_Task directions_.
For this exercise, return the line containing "(507, 269) = (300, 331): brown" and every line after it through the end of the records below, without alteration.

_Records for processing_.
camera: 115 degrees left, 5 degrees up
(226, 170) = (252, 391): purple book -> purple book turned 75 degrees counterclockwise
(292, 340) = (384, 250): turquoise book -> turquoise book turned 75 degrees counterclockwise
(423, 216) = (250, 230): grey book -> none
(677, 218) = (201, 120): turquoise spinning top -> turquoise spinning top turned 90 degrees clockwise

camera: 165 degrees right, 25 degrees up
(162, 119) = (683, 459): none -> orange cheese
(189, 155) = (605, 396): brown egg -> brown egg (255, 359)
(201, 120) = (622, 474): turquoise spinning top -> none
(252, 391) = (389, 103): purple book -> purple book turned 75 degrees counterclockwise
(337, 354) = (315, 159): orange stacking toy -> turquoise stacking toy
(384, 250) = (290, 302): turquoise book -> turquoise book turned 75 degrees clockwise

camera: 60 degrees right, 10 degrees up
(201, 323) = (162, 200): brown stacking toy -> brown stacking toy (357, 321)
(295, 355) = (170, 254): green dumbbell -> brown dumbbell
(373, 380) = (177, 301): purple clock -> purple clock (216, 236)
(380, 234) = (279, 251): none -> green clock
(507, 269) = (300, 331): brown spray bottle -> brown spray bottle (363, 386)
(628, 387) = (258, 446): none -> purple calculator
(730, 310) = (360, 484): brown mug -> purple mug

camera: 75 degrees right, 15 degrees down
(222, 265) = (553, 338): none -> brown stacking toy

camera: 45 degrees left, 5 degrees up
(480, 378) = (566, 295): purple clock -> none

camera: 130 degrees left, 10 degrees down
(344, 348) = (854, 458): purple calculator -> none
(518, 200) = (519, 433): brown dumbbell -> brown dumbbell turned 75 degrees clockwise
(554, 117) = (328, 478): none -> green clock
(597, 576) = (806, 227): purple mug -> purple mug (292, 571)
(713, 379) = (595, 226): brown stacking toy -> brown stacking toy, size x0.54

_Written answer_.
(507, 269) = (300, 331): brown spray bottle -> brown spray bottle (363, 386)
(628, 387) = (258, 446): none -> purple calculator
(730, 310) = (360, 484): brown mug -> purple mug

camera: 75 degrees right, 15 degrees down
(222, 265) = (553, 338): none -> brown stacking toy

camera: 45 degrees left, 5 degrees up
(480, 378) = (566, 295): purple clock -> none

camera: 130 degrees left, 10 degrees down
(344, 348) = (854, 458): purple calculator -> none
(518, 200) = (519, 433): brown dumbbell -> brown dumbbell turned 75 degrees clockwise
(554, 117) = (328, 478): none -> green clock
(597, 576) = (806, 227): purple mug -> purple mug (292, 571)
(713, 379) = (595, 226): brown stacking toy -> brown stacking toy, size x0.54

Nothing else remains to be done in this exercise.